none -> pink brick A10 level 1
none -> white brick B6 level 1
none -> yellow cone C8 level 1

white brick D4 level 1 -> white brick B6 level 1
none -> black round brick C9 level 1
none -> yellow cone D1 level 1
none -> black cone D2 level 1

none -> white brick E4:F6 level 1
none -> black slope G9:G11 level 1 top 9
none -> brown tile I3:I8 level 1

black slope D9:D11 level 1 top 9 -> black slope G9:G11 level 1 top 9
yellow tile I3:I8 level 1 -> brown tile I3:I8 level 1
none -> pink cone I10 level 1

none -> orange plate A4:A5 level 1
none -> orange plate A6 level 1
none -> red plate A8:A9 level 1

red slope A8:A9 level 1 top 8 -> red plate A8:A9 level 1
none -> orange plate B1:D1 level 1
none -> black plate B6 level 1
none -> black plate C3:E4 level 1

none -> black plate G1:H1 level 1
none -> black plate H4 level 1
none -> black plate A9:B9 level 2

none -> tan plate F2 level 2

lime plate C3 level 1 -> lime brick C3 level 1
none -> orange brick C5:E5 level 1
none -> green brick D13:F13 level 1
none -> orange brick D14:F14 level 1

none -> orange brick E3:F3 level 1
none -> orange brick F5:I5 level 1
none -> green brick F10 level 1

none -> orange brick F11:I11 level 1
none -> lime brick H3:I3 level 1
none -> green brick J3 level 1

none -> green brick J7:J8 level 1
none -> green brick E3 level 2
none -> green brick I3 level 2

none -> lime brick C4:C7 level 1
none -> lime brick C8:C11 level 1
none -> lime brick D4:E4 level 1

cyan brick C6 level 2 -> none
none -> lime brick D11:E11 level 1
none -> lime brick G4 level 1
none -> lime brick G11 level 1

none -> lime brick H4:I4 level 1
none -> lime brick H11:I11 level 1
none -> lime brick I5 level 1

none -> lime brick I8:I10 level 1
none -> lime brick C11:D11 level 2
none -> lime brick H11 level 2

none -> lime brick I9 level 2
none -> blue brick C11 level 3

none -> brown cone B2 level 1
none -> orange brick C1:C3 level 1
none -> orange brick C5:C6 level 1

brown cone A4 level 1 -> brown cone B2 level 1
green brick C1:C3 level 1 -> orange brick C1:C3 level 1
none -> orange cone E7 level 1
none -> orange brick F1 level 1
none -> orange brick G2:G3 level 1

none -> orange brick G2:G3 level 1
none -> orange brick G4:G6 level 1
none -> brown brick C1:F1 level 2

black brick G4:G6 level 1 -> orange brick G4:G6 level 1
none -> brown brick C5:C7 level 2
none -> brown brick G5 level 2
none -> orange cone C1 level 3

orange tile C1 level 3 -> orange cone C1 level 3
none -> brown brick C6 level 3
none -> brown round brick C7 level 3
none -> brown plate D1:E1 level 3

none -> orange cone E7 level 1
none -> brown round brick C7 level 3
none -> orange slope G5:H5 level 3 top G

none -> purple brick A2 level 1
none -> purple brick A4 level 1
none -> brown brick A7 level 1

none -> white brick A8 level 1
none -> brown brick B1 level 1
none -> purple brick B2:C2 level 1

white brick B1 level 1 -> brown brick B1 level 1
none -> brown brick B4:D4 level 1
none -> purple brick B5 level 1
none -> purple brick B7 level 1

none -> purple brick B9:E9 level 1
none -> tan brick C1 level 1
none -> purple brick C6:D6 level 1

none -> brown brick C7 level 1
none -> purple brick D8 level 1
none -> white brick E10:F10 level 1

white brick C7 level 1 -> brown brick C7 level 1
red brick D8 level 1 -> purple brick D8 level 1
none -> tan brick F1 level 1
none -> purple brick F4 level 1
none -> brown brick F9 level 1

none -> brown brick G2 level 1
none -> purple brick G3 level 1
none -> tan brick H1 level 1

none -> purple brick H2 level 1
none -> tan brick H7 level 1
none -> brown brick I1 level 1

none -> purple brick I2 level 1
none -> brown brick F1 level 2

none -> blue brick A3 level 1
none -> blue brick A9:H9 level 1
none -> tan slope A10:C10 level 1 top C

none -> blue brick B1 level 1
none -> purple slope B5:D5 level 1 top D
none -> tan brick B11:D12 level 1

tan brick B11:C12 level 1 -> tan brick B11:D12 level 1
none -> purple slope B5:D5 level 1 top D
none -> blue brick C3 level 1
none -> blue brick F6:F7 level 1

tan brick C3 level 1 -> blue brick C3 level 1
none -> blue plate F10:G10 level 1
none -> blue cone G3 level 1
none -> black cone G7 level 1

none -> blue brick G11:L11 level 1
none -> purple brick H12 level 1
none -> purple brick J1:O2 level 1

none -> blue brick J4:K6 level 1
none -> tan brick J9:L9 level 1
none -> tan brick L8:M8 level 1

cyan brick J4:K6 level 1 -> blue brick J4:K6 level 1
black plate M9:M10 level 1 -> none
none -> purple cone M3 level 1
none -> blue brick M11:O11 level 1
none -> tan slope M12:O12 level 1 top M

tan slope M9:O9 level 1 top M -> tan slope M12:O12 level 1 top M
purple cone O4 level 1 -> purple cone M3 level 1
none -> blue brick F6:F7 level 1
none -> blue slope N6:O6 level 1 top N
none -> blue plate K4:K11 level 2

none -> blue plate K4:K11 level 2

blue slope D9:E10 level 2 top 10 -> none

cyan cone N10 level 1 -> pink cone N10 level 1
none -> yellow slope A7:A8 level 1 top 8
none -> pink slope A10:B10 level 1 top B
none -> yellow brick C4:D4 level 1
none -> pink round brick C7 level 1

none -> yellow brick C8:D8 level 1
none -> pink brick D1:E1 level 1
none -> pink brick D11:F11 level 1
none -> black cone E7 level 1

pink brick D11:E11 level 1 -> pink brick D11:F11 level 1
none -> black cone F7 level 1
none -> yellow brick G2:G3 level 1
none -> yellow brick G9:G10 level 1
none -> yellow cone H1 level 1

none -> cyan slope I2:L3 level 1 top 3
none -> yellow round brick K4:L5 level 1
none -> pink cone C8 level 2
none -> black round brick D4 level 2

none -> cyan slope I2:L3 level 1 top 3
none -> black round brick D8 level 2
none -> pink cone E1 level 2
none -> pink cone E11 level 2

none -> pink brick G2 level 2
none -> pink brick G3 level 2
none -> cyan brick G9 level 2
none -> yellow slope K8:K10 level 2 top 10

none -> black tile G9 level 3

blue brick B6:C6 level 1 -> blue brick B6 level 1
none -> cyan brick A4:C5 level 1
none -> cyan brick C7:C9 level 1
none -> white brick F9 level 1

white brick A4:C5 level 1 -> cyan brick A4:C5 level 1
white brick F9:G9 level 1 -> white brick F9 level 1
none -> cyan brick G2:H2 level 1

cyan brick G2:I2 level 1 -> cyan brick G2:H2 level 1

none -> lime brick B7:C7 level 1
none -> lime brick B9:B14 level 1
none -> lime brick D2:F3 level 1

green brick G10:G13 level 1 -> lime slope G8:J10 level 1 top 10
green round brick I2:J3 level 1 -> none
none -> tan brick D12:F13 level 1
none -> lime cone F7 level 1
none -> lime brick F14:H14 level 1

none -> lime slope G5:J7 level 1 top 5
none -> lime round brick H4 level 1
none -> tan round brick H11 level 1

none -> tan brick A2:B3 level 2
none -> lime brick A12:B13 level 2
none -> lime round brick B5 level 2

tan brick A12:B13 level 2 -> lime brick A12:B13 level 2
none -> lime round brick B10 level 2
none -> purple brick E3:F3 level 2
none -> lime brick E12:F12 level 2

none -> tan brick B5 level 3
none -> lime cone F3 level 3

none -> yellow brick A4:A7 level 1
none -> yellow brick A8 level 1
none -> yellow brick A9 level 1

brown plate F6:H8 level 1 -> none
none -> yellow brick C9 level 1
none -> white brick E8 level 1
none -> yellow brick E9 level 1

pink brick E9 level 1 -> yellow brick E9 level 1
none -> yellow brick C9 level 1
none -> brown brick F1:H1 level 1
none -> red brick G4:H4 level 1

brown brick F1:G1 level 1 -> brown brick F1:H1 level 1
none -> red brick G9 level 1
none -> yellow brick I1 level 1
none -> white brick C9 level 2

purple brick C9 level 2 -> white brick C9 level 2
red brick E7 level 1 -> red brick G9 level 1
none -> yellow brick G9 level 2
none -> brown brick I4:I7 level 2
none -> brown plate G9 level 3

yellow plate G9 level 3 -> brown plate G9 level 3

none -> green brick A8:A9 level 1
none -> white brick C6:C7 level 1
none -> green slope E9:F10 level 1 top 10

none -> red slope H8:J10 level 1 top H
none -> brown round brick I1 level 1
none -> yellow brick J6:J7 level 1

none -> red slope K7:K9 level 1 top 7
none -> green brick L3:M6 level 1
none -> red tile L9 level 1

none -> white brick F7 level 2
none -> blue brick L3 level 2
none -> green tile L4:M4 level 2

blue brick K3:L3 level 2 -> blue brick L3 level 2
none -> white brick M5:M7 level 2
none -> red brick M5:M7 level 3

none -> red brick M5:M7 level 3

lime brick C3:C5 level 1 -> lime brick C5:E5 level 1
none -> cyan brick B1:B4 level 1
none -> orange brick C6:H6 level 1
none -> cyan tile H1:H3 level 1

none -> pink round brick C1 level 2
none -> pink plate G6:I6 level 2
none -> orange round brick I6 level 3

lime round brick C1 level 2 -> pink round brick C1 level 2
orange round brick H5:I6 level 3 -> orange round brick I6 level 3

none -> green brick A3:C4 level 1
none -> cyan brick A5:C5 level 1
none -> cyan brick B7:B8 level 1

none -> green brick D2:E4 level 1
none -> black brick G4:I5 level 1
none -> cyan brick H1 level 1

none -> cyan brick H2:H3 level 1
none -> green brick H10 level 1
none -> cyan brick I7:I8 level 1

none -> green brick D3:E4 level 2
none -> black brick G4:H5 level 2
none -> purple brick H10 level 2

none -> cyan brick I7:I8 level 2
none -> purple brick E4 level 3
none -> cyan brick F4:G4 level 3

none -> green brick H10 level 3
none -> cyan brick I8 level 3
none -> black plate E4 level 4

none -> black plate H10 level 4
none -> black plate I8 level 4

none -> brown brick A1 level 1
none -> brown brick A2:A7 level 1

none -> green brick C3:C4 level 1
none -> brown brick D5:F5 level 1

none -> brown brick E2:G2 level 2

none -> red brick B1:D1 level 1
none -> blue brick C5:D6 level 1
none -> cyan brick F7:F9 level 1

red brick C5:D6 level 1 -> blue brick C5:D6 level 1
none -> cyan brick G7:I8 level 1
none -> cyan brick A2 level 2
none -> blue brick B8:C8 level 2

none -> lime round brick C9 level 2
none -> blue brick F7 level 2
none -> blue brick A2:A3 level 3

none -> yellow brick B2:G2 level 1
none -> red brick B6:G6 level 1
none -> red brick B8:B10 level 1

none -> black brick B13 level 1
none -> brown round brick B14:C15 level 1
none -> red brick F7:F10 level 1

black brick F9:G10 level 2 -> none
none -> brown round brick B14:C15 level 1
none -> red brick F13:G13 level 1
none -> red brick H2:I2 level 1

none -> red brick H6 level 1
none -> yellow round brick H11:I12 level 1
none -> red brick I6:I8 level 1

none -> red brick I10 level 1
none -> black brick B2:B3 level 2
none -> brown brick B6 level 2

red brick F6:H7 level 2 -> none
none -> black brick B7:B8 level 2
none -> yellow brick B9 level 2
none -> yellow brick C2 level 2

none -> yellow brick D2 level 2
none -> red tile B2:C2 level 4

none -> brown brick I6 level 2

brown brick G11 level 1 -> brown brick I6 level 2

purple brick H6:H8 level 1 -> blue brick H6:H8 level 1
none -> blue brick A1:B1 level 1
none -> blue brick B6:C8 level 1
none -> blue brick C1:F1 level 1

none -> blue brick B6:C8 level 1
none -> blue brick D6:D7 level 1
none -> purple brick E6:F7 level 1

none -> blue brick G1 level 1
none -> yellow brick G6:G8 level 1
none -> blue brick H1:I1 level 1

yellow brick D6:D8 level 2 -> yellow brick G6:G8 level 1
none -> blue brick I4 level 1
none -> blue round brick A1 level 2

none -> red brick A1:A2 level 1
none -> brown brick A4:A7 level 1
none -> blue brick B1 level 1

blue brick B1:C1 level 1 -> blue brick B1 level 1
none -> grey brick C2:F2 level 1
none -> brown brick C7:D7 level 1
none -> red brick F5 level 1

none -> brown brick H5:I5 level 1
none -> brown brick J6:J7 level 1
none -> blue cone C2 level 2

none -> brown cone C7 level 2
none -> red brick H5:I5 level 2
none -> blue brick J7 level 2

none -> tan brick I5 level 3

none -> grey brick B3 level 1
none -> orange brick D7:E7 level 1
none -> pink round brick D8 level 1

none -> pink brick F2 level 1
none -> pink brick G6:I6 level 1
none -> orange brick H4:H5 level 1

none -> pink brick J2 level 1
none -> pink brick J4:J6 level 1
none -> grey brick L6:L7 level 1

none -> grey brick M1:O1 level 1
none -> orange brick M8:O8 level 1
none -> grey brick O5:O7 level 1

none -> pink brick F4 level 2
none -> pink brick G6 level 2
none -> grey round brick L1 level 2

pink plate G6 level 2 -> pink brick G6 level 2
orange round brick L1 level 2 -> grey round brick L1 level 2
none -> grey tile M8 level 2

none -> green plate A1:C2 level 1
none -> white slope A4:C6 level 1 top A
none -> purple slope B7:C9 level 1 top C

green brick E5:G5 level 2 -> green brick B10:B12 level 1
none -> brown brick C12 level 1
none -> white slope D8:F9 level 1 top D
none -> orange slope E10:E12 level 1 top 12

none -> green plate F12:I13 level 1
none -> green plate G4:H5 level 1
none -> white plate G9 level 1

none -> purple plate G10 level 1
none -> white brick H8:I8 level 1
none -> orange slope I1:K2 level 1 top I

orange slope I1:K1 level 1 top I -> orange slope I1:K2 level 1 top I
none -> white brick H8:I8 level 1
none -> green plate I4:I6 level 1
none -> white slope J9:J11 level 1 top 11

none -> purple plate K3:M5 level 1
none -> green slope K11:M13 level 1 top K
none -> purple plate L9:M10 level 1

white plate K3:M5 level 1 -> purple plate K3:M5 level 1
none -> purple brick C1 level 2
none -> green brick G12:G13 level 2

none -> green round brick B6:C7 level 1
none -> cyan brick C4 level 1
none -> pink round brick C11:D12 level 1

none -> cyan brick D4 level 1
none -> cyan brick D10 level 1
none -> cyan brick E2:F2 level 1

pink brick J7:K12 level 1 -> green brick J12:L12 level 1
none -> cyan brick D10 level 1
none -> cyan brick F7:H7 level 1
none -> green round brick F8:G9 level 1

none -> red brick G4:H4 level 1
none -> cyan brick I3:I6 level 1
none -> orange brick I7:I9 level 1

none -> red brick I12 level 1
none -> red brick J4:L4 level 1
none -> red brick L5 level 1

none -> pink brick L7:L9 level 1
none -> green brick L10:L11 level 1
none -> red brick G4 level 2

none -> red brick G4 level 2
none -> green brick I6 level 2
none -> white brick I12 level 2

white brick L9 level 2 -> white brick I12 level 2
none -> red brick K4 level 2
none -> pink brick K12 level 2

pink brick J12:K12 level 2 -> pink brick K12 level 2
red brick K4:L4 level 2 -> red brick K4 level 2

§ EXERCISE BRIEF
Pull every line that holds the string "grey" out of the records.

§ OUTPUT OF THE EXERCISE
none -> grey brick C2:F2 level 1
none -> grey brick B3 level 1
none -> grey brick L6:L7 level 1
none -> grey brick M1:O1 level 1
none -> grey brick O5:O7 level 1
none -> grey round brick L1 level 2
orange round brick L1 level 2 -> grey round brick L1 level 2
none -> grey tile M8 level 2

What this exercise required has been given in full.